Type the entries out once more. Match them exactly.

━━━━━━━━

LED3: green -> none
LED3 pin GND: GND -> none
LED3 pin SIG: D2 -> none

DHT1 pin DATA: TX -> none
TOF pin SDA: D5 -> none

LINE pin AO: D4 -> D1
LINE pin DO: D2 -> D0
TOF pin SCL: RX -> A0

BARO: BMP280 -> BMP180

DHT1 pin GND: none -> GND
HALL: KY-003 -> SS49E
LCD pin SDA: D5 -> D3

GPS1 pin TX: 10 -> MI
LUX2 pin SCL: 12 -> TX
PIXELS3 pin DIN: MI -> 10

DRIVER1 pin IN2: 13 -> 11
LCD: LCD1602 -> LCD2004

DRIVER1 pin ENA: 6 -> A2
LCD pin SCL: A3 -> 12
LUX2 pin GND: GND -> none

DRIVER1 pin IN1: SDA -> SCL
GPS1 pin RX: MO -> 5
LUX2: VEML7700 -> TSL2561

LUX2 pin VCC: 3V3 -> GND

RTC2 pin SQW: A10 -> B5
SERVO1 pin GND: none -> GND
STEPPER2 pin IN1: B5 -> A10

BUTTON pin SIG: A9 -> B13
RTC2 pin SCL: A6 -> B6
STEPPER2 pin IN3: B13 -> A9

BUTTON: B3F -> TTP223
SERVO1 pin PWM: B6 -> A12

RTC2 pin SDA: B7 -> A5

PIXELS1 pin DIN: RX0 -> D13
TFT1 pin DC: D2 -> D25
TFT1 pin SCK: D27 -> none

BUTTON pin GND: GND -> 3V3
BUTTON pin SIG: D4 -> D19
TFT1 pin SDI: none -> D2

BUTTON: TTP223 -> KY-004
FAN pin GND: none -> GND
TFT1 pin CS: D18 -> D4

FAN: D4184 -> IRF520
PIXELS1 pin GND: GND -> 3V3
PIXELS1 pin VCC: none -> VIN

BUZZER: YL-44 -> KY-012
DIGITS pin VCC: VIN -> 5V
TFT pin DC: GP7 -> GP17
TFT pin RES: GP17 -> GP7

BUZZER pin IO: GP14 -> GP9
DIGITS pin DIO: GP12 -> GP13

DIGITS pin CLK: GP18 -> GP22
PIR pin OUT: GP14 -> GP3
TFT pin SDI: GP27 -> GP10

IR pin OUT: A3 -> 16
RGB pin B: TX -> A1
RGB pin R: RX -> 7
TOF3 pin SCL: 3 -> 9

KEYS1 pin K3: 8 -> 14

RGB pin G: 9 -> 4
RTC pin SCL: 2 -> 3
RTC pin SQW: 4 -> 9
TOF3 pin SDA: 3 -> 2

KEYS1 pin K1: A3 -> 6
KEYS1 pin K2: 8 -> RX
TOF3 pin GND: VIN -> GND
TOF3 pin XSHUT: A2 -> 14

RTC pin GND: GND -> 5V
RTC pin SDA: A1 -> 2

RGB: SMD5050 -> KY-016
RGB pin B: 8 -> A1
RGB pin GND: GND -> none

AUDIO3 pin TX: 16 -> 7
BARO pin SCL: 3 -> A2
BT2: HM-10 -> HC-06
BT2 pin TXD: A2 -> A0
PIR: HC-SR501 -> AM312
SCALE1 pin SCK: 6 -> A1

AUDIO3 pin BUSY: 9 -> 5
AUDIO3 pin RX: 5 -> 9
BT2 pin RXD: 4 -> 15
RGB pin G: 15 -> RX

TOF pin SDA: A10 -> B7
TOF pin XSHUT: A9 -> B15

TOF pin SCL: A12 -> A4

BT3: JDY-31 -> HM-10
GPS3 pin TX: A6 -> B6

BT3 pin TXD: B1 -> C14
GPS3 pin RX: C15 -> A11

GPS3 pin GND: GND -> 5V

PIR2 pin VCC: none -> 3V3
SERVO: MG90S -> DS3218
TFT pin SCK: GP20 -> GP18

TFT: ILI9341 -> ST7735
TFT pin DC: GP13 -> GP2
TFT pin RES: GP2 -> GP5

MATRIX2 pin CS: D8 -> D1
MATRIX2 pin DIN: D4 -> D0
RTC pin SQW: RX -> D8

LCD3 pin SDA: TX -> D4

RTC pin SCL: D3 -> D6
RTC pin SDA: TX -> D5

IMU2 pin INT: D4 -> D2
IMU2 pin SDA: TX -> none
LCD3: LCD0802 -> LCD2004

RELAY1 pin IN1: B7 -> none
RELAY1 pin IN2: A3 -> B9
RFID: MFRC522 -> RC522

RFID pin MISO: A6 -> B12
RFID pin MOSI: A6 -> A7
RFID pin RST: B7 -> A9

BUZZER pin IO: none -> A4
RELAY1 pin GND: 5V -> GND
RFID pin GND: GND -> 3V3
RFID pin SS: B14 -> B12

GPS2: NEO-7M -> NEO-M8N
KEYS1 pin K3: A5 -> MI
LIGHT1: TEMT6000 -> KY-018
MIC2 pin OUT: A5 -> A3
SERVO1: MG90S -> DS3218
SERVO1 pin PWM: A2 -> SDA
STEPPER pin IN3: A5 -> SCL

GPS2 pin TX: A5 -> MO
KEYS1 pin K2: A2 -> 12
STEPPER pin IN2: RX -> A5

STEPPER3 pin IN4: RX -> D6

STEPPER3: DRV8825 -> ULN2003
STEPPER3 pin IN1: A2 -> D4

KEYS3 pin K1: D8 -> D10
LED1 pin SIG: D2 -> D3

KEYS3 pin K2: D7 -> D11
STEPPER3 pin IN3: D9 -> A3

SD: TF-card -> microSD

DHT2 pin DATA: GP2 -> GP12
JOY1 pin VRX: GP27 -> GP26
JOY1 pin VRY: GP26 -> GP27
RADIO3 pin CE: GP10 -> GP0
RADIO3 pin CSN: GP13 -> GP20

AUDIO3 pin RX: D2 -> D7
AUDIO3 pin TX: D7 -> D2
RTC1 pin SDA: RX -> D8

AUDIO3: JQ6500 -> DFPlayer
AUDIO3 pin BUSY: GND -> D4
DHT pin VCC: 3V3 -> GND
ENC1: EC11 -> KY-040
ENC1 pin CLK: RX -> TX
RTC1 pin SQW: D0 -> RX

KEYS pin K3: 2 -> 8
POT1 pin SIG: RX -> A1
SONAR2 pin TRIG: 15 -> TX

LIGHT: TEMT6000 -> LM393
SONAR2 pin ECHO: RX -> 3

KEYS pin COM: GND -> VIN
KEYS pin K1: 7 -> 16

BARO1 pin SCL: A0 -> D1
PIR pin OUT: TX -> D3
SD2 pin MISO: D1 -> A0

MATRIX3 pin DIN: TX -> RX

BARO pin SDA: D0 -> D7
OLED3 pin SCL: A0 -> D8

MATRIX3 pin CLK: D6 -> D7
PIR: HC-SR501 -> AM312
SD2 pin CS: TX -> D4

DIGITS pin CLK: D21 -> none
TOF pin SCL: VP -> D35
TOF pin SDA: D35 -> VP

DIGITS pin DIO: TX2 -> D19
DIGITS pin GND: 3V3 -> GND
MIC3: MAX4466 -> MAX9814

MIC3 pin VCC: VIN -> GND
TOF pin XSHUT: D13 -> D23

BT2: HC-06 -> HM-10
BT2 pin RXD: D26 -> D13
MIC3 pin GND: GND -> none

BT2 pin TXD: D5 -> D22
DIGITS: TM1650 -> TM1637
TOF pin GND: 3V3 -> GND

━━━━━━━━

● **Solution**:
LED3: green -> none
LED3 pin GND: GND -> none
LED3 pin SIG: D2 -> none

DHT1 pin DATA: TX -> none
TOF pin SDA: D5 -> none

LINE pin AO: D4 -> D1
LINE pin DO: D2 -> D0
TOF pin SCL: RX -> A0

BARO: BMP280 -> BMP180

DHT1 pin GND: none -> GND
HALL: KY-003 -> SS49E
LCD pin SDA: D5 -> D3

GPS1 pin TX: 10 -> MI
LUX2 pin SCL: 12 -> TX
PIXELS3 pin DIN: MI -> 10

DRIVER1 pin IN2: 13 -> 11
LCD: LCD1602 -> LCD2004

DRIVER1 pin ENA: 6 -> A2
LCD pin SCL: A3 -> 12
LUX2 pin GND: GND -> none

DRIVER1 pin IN1: SDA -> SCL
GPS1 pin RX: MO -> 5
LUX2: VEML7700 -> TSL2561

LUX2 pin VCC: 3V3 -> GND

RTC2 pin SQW: A10 -> B5
SERVO1 pin GND: none -> GND
STEPPER2 pin IN1: B5 -> A10

BUTTON pin SIG: A9 -> B13
RTC2 pin SCL: A6 -> B6
STEPPER2 pin IN3: B13 -> A9

BUTTON: B3F -> TTP223
SERVO1 pin PWM: B6 -> A12

RTC2 pin SDA: B7 -> A5

PIXELS1 pin DIN: RX0 -> D13
TFT1 pin DC: D2 -> D25
TFT1 pin SCK: D27 -> none

BUTTON pin GND: GND -> 3V3
BUTTON pin SIG: D4 -> D19
TFT1 pin SDI: none -> D2

BUTTON: TTP223 -> KY-004
FAN pin GND: none -> GND
TFT1 pin CS: D18 -> D4

FAN: D4184 -> IRF520
PIXELS1 pin GND: GND -> 3V3
PIXELS1 pin VCC: none -> VIN

BUZZER: YL-44 -> KY-012
DIGITS pin VCC: VIN -> 5V
TFT pin DC: GP7 -> GP17
TFT pin RES: GP17 -> GP7

BUZZER pin IO: GP14 -> GP9
DIGITS pin DIO: GP12 -> GP13

DIGITS pin CLK: GP18 -> GP22
PIR pin OUT: GP14 -> GP3
TFT pin SDI: GP27 -> GP10

IR pin OUT: A3 -> 16
RGB pin B: TX -> A1
RGB pin R: RX -> 7
TOF3 pin SCL: 3 -> 9

KEYS1 pin K3: 8 -> 14

RGB pin G: 9 -> 4
RTC pin SCL: 2 -> 3
RTC pin SQW: 4 -> 9
TOF3 pin SDA: 3 -> 2

KEYS1 pin K1: A3 -> 6
KEYS1 pin K2: 8 -> RX
TOF3 pin GND: VIN -> GND
TOF3 pin XSHUT: A2 -> 14

RTC pin GND: GND -> 5V
RTC pin SDA: A1 -> 2

RGB: SMD5050 -> KY-016
RGB pin B: 8 -> A1
RGB pin GND: GND -> none

AUDIO3 pin TX: 16 -> 7
BARO pin SCL: 3 -> A2
BT2: HM-10 -> HC-06
BT2 pin TXD: A2 -> A0
PIR: HC-SR501 -> AM312
SCALE1 pin SCK: 6 -> A1

AUDIO3 pin BUSY: 9 -> 5
AUDIO3 pin RX: 5 -> 9
BT2 pin RXD: 4 -> 15
RGB pin G: 15 -> RX

TOF pin SDA: A10 -> B7
TOF pin XSHUT: A9 -> B15

TOF pin SCL: A12 -> A4

BT3: JDY-31 -> HM-10
GPS3 pin TX: A6 -> B6

BT3 pin TXD: B1 -> C14
GPS3 pin RX: C15 -> A11

GPS3 pin GND: GND -> 5V

PIR2 pin VCC: none -> 3V3
SERVO: MG90S -> DS3218
TFT pin SCK: GP20 -> GP18

TFT: ILI9341 -> ST7735
TFT pin DC: GP13 -> GP2
TFT pin RES: GP2 -> GP5

MATRIX2 pin CS: D8 -> D1
MATRIX2 pin DIN: D4 -> D0
RTC pin SQW: RX -> D8

LCD3 pin SDA: TX -> D4

RTC pin SCL: D3 -> D6
RTC pin SDA: TX -> D5

IMU2 pin INT: D4 -> D2
IMU2 pin SDA: TX -> none
LCD3: LCD0802 -> LCD2004

RELAY1 pin IN1: B7 -> none
RELAY1 pin IN2: A3 -> B9
RFID: MFRC522 -> RC522

RFID pin MISO: A6 -> B12
RFID pin MOSI: A6 -> A7
RFID pin RST: B7 -> A9

BUZZER pin IO: none -> A4
RELAY1 pin GND: 5V -> GND
RFID pin GND: GND -> 3V3
RFID pin SS: B14 -> B12

GPS2: NEO-7M -> NEO-M8N
KEYS1 pin K3: A5 -> MI
LIGHT1: TEMT6000 -> KY-018
MIC2 pin OUT: A5 -> A3
SERVO1: MG90S -> DS3218
SERVO1 pin PWM: A2 -> SDA
STEPPER pin IN3: A5 -> SCL

GPS2 pin TX: A5 -> MO
KEYS1 pin K2: A2 -> 12
STEPPER pin IN2: RX -> A5

STEPPER3 pin IN4: RX -> D6

STEPPER3: DRV8825 -> ULN2003
STEPPER3 pin IN1: A2 -> D4

KEYS3 pin K1: D8 -> D10
LED1 pin SIG: D2 -> D3

KEYS3 pin K2: D7 -> D11
STEPPER3 pin IN3: D9 -> A3

SD: TF-card -> microSD

DHT2 pin DATA: GP2 -> GP12
JOY1 pin VRX: GP27 -> GP26
JOY1 pin VRY: GP26 -> GP27
RADIO3 pin CE: GP10 -> GP0
RADIO3 pin CSN: GP13 -> GP20

AUDIO3 pin RX: D2 -> D7
AUDIO3 pin TX: D7 -> D2
RTC1 pin SDA: RX -> D8

AUDIO3: JQ6500 -> DFPlayer
AUDIO3 pin BUSY: GND -> D4
DHT pin VCC: 3V3 -> GND
ENC1: EC11 -> KY-040
ENC1 pin CLK: RX -> TX
RTC1 pin SQW: D0 -> RX

KEYS pin K3: 2 -> 8
POT1 pin SIG: RX -> A1
SONAR2 pin TRIG: 15 -> TX

LIGHT: TEMT6000 -> LM393
SONAR2 pin ECHO: RX -> 3

KEYS pin COM: GND -> VIN
KEYS pin K1: 7 -> 16

BARO1 pin SCL: A0 -> D1
PIR pin OUT: TX -> D3
SD2 pin MISO: D1 -> A0

MATRIX3 pin DIN: TX -> RX

BARO pin SDA: D0 -> D7
OLED3 pin SCL: A0 -> D8

MATRIX3 pin CLK: D6 -> D7
PIR: HC-SR501 -> AM312
SD2 pin CS: TX -> D4

DIGITS pin CLK: D21 -> none
TOF pin SCL: VP -> D35
TOF pin SDA: D35 -> VP

DIGITS pin DIO: TX2 -> D19
DIGITS pin GND: 3V3 -> GND
MIC3: MAX4466 -> MAX9814

MIC3 pin VCC: VIN -> GND
TOF pin XSHUT: D13 -> D23

BT2: HC-06 -> HM-10
BT2 pin RXD: D26 -> D13
MIC3 pin GND: GND -> none

BT2 pin TXD: D5 -> D22
DIGITS: TM1650 -> TM1637
TOF pin GND: 3V3 -> GND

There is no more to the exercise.